For this exercise, copy out each line of the material below that includes "yellow".

((

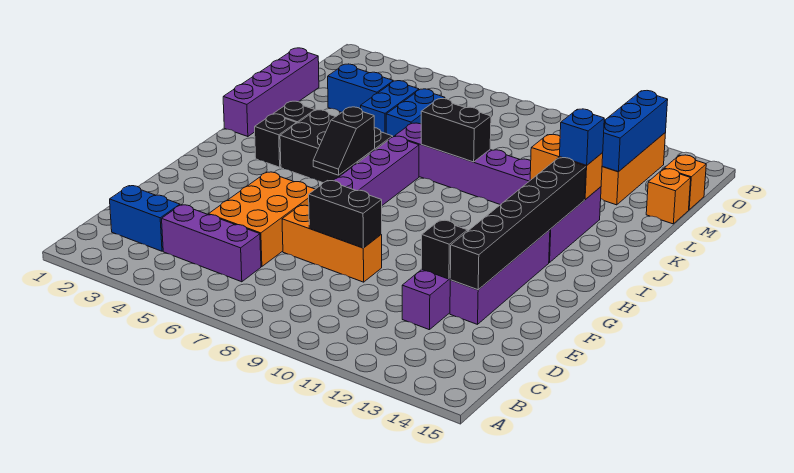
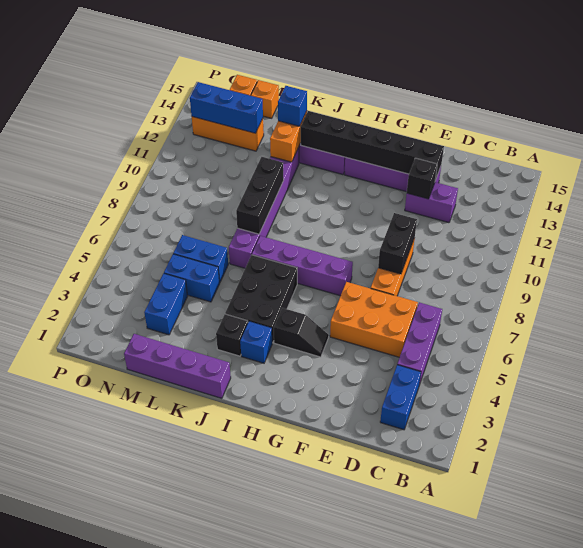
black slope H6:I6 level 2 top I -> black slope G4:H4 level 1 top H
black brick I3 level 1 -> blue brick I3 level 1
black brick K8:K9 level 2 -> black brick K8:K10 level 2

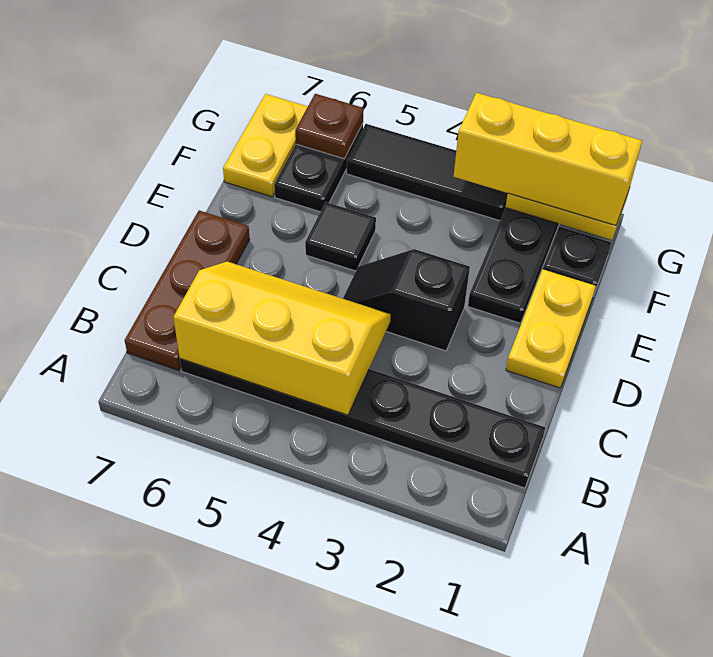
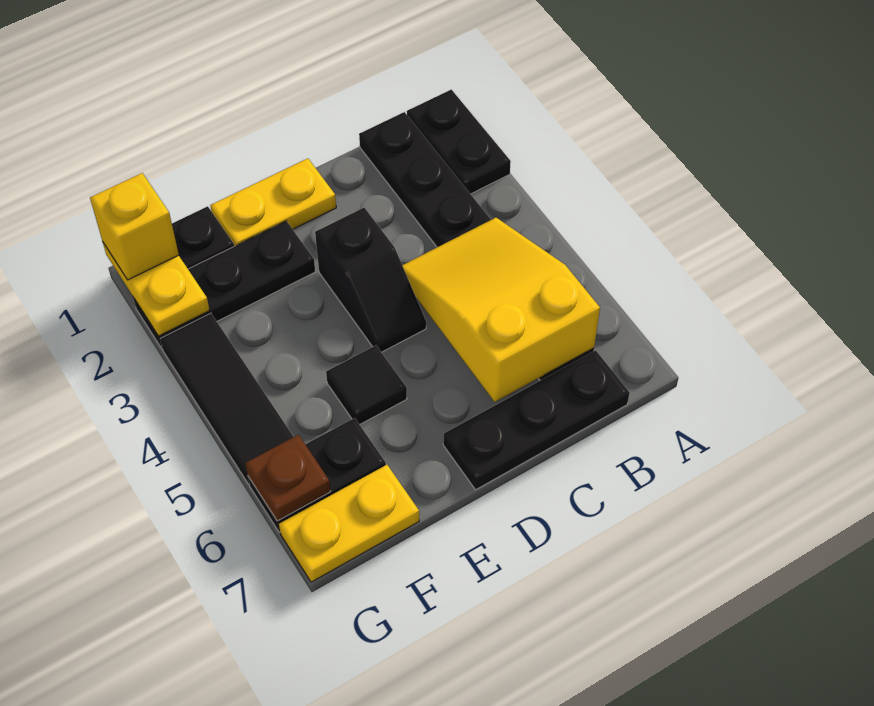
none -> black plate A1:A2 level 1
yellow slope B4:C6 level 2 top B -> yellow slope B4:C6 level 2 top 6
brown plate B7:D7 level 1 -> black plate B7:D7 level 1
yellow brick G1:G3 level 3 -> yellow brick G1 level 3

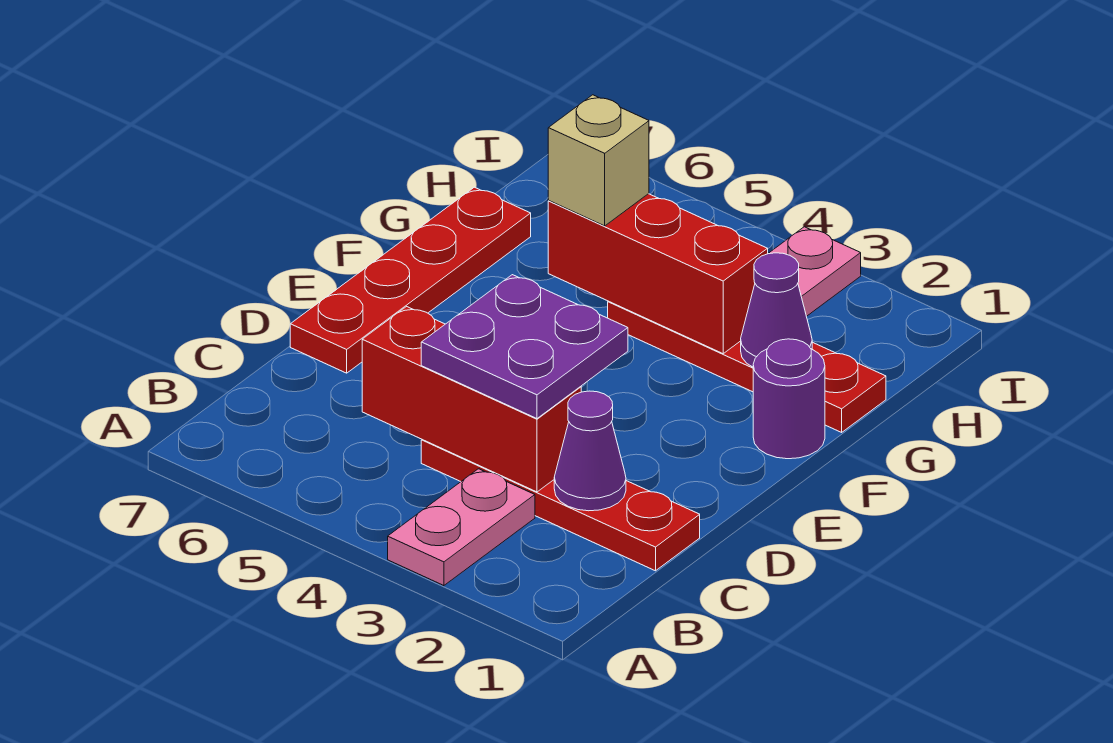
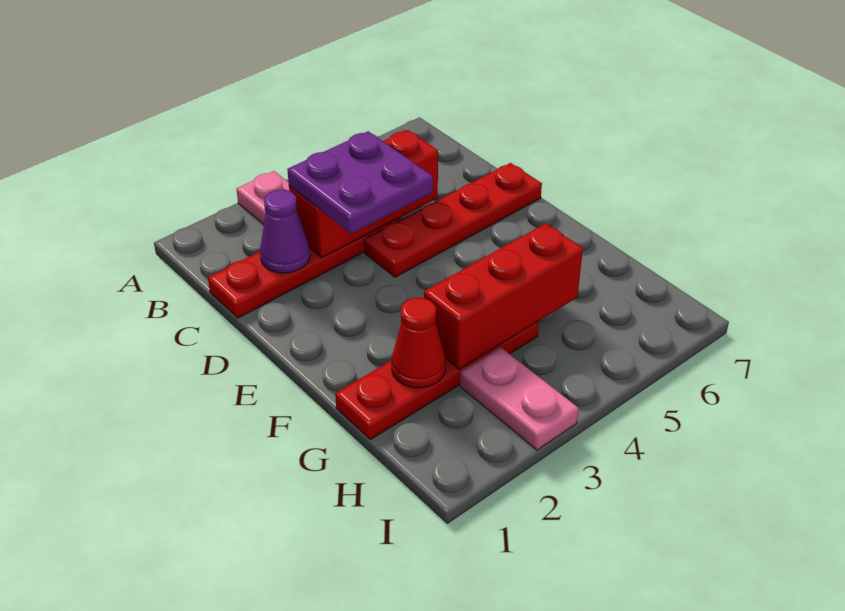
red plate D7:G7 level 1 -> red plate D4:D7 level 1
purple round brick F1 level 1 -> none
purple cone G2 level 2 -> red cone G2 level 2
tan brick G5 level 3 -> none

))

• Written response
yellow slope B4:C6 level 2 top B -> yellow slope B4:C6 level 2 top 6
yellow brick G1:G3 level 3 -> yellow brick G1 level 3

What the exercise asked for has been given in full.